> WHAT TO DO
Could you repeat the data word for word while skipping the pictures?

> INFORMATION SUPPLIED
"""
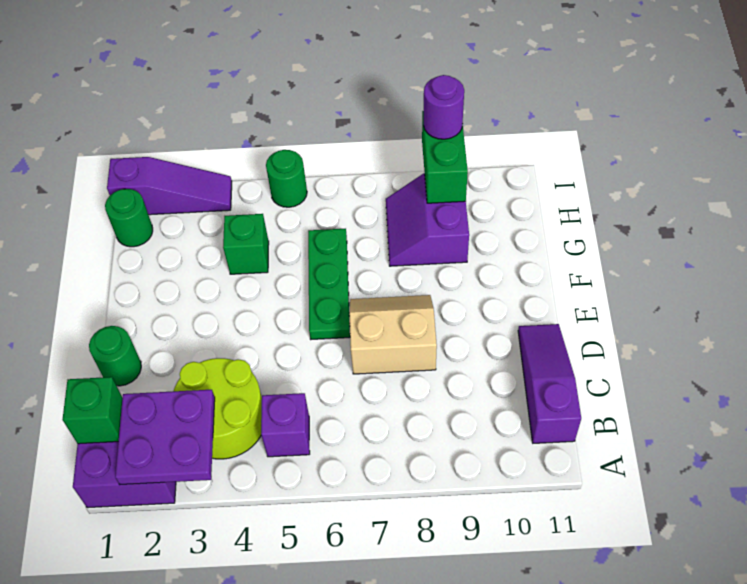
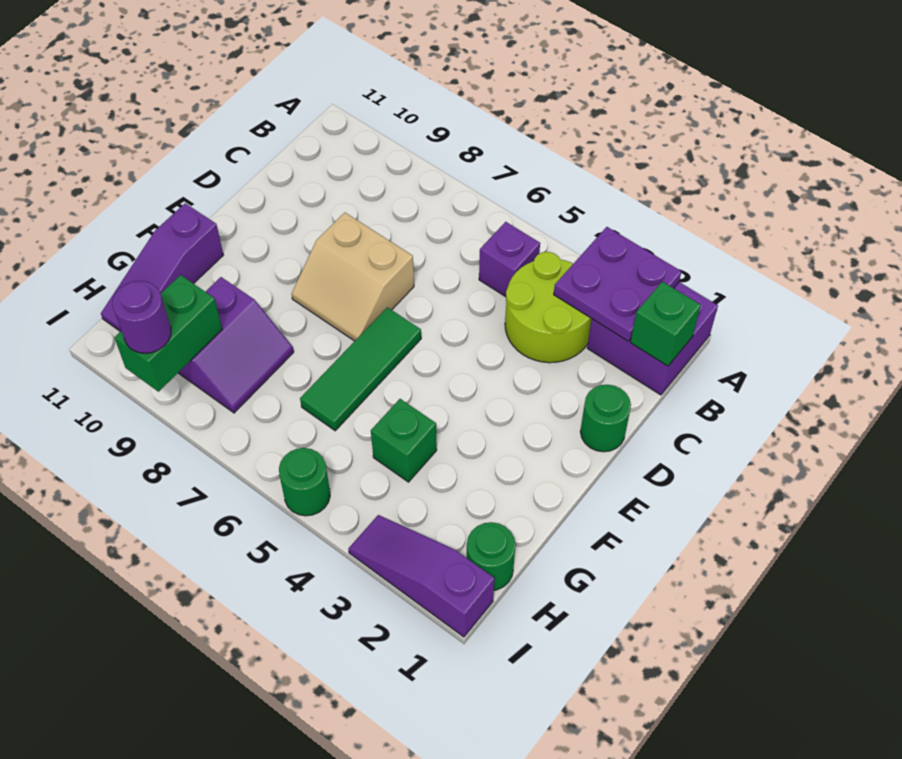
purple slope B11:D11 level 1 top B -> purple slope F11:H11 level 1 top F
green plate E6:G6 level 1 -> green tile E6:G6 level 1

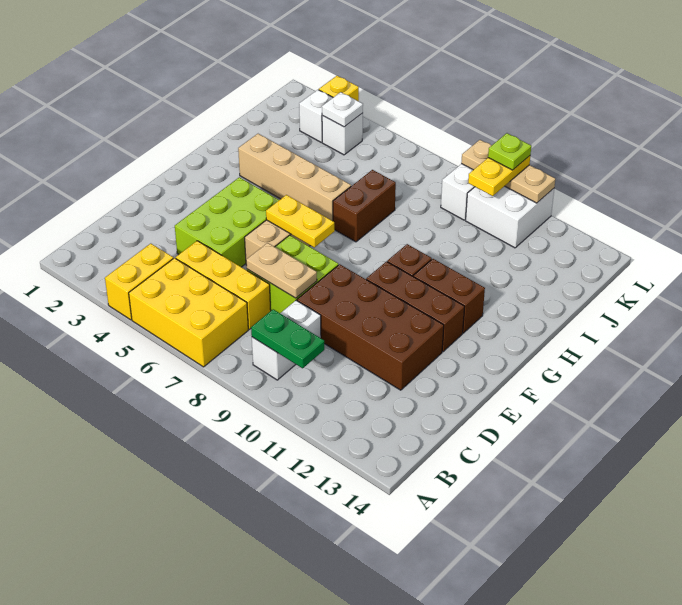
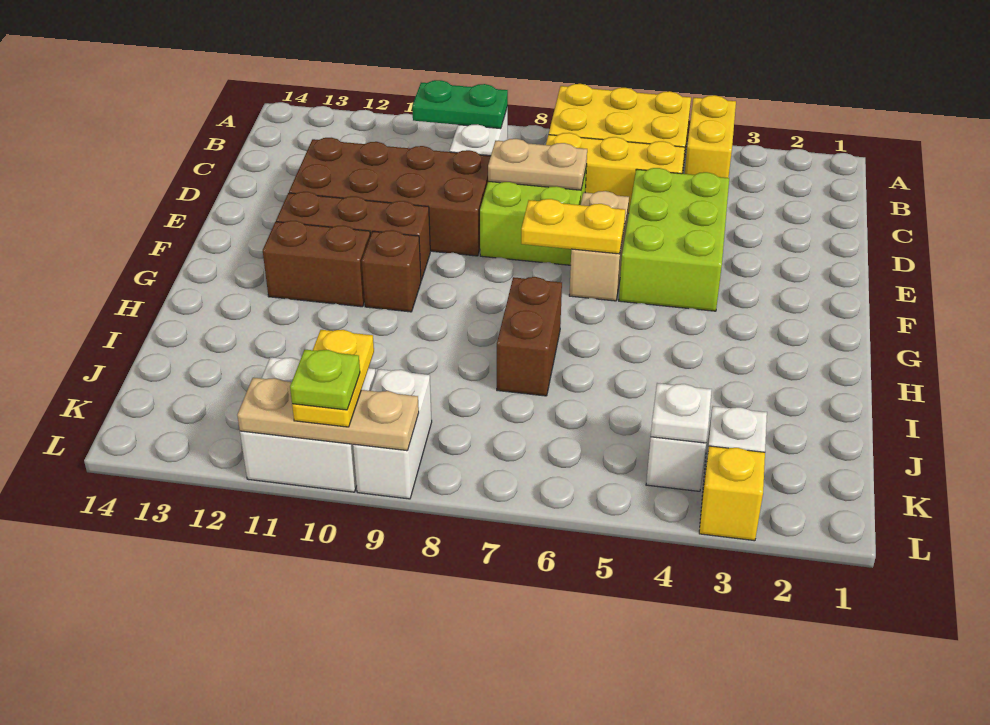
tan brick H3:H6 level 1 -> none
"""
> ANSWER TO THE EXERCISE
purple slope B11:D11 level 1 top B -> purple slope F11:H11 level 1 top F
green plate E6:G6 level 1 -> green tile E6:G6 level 1

tan brick H3:H6 level 1 -> none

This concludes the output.